:: AIM OF THE EXERCISE ::
Once the line containing "R10: 330 (MID, VCC) -> none" is found in the entries below, restate it and each following line word for word, stopping after the line containing "Q5: PNP TIP127".
BEGIN
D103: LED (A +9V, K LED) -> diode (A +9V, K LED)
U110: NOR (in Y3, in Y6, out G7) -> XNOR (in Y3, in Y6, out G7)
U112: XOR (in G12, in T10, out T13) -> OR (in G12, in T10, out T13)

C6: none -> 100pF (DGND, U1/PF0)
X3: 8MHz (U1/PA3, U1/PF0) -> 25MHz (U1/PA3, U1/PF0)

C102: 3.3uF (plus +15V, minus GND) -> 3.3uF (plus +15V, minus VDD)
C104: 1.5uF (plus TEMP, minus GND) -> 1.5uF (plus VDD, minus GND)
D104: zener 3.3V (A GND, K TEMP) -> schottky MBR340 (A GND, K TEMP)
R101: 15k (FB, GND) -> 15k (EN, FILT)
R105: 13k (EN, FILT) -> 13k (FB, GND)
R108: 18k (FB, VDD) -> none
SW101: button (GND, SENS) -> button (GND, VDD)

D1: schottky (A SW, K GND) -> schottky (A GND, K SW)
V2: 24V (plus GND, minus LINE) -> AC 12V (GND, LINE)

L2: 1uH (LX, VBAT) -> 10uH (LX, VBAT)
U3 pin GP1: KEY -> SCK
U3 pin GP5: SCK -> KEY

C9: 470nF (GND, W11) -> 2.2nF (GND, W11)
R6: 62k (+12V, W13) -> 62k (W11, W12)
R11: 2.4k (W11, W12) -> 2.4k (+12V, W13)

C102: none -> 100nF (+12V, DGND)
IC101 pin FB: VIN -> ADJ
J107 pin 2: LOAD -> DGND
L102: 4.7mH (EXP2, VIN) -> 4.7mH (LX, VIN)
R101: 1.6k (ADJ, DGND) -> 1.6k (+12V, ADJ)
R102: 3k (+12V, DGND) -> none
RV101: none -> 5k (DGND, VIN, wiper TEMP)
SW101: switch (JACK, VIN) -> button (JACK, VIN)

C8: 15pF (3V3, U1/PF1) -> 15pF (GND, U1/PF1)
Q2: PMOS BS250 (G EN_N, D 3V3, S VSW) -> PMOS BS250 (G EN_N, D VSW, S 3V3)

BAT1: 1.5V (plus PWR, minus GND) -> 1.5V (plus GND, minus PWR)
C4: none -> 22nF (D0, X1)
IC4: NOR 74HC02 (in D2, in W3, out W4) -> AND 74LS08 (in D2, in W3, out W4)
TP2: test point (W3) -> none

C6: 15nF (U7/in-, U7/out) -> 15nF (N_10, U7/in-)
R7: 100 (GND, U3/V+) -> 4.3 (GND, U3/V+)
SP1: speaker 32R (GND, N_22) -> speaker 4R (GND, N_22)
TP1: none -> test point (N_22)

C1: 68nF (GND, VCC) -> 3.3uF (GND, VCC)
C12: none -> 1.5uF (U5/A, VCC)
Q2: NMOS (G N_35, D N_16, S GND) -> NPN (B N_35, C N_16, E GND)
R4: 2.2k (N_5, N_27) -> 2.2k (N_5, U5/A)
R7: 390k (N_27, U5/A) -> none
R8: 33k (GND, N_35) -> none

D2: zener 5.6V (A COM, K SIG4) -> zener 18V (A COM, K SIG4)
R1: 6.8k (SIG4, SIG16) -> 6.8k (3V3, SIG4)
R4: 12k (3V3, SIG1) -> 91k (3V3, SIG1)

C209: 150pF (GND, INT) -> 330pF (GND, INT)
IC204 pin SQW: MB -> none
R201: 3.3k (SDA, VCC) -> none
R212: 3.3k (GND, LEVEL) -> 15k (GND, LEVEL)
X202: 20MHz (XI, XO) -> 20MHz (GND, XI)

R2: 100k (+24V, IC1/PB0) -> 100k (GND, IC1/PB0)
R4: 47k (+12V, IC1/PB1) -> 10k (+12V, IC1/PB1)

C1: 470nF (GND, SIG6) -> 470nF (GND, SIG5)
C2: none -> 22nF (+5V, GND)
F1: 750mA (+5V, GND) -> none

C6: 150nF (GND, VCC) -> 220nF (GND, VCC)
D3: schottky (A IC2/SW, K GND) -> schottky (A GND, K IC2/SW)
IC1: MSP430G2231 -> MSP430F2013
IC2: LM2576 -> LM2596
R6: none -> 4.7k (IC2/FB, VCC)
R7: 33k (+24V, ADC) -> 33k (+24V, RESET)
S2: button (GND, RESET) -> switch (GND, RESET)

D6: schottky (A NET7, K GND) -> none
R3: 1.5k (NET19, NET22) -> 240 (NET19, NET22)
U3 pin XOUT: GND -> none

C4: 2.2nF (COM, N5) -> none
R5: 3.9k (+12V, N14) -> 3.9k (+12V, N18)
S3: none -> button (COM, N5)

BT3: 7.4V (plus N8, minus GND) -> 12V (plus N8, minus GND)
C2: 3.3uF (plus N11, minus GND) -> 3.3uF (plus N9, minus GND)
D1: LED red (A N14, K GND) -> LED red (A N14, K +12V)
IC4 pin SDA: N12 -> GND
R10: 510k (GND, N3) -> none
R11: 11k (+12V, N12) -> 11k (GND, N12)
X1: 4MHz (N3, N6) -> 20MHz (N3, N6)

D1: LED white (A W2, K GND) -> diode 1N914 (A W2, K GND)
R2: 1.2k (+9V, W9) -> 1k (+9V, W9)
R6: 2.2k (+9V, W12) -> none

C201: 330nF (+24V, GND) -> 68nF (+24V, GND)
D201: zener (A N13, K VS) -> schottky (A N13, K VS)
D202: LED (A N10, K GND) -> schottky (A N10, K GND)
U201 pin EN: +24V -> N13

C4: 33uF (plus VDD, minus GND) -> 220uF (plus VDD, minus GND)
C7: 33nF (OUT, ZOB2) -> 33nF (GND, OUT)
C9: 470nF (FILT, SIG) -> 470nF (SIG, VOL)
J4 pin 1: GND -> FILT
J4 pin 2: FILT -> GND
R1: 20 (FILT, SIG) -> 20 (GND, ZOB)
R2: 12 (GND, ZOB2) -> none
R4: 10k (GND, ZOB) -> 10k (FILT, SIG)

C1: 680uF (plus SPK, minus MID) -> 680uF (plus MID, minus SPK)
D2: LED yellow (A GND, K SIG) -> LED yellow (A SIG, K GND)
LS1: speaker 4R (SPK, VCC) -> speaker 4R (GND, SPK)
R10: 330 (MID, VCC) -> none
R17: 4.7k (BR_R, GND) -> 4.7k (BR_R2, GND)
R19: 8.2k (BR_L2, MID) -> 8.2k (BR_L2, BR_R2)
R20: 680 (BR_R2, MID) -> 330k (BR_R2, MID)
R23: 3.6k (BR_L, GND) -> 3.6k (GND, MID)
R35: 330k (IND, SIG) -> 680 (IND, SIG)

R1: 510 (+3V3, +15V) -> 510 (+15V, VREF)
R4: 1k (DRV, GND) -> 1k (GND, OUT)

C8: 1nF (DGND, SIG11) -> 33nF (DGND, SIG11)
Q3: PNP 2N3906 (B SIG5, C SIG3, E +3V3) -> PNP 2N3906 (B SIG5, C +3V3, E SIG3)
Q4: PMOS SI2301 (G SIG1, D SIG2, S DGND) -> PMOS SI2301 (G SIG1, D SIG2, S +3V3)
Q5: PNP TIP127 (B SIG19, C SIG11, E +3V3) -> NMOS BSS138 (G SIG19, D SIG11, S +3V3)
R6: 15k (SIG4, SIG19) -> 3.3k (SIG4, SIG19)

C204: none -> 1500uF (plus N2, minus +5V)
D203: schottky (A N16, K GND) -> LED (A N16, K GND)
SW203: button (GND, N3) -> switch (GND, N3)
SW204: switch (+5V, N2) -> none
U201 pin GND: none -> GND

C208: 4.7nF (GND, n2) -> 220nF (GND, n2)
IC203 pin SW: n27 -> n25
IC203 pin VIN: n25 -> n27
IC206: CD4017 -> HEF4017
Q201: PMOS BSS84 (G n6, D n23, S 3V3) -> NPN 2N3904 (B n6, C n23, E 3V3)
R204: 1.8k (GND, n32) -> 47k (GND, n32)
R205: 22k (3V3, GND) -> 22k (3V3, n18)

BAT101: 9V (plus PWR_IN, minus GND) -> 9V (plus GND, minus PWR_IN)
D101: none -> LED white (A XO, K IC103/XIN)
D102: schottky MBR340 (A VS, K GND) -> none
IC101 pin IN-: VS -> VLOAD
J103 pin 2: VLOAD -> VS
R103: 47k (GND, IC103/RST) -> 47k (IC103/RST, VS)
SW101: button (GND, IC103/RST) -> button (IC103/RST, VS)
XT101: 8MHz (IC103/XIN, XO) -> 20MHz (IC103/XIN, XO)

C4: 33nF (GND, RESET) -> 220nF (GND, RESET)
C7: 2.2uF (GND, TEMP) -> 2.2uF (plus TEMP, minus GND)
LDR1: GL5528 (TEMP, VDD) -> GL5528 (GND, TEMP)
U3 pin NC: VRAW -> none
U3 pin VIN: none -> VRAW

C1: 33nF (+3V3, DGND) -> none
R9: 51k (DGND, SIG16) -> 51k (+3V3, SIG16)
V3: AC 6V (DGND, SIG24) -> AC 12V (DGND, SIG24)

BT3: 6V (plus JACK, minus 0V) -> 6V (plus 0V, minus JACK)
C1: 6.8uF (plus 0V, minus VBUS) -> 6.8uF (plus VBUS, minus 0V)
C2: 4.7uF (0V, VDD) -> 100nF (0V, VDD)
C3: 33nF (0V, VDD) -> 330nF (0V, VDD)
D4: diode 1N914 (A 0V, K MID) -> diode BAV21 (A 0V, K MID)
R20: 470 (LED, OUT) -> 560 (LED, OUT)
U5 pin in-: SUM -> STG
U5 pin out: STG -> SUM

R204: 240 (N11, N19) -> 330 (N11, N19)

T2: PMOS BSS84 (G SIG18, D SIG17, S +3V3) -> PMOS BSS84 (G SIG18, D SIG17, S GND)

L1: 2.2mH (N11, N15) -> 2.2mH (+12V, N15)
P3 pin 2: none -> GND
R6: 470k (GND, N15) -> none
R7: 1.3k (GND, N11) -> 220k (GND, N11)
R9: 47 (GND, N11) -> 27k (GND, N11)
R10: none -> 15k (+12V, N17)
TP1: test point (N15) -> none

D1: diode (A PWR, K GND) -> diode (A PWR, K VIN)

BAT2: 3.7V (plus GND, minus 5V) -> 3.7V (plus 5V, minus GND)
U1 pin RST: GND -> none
END
:: FINISHED EXERCISE ::
R10: 330 (MID, VCC) -> none
R17: 4.7k (BR_R, GND) -> 4.7k (BR_R2, GND)
R19: 8.2k (BR_L2, MID) -> 8.2k (BR_L2, BR_R2)
R20: 680 (BR_R2, MID) -> 330k (BR_R2, MID)
R23: 3.6k (BR_L, GND) -> 3.6k (GND, MID)
R35: 330k (IND, SIG) -> 680 (IND, SIG)

R1: 510 (+3V3, +15V) -> 510 (+15V, VREF)
R4: 1k (DRV, GND) -> 1k (GND, OUT)

C8: 1nF (DGND, SIG11) -> 33nF (DGND, SIG11)
Q3: PNP 2N3906 (B SIG5, C SIG3, E +3V3) -> PNP 2N3906 (B SIG5, C +3V3, E SIG3)
Q4: PMOS SI2301 (G SIG1, D SIG2, S DGND) -> PMOS SI2301 (G SIG1, D SIG2, S +3V3)
Q5: PNP TIP127 (B SIG19, C SIG11, E +3V3) -> NMOS BSS138 (G SIG19, D SIG11, S +3V3)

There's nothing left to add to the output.